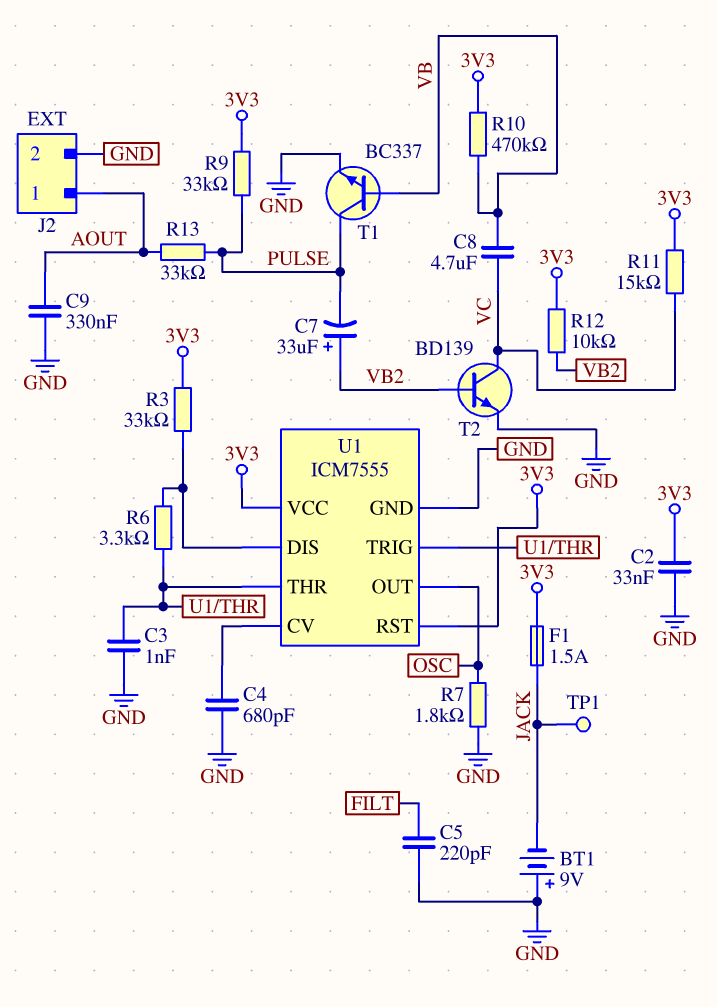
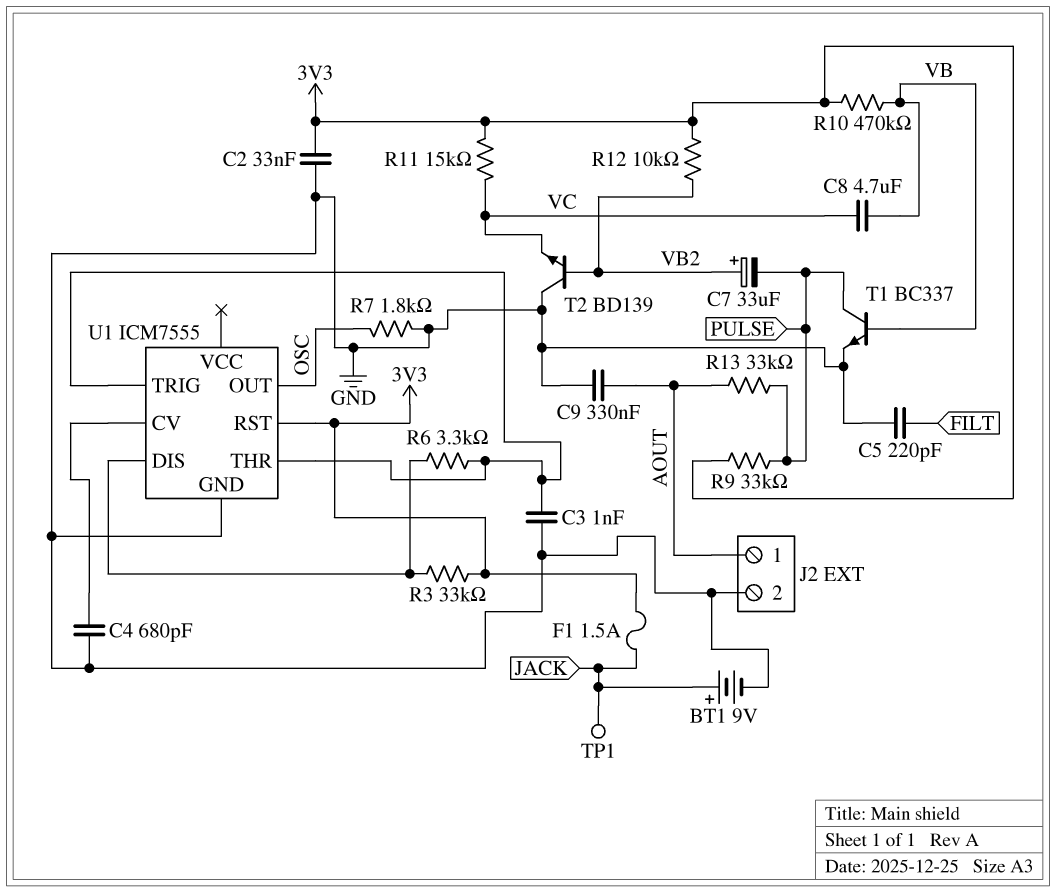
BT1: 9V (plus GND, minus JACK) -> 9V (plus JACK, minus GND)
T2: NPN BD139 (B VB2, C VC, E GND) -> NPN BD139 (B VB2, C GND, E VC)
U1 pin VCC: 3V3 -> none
---
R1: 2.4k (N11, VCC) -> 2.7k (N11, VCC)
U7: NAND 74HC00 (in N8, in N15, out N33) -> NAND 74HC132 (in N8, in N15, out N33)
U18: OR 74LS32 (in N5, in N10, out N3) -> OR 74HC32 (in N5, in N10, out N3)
...
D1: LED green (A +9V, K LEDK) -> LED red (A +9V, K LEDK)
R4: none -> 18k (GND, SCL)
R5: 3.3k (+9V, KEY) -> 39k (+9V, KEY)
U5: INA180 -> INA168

# [Exercise]
An exact copy of the lines above between the line holding "BT1: 9V (plus" and the line holding "U1 pin VCC: 3V3 -> none", inclusive, is the whole answer.

# [Task result]
BT1: 9V (plus GND, minus JACK) -> 9V (plus JACK, minus GND)
T2: NPN BD139 (B VB2, C VC, E GND) -> NPN BD139 (B VB2, C GND, E VC)
U1 pin VCC: 3V3 -> none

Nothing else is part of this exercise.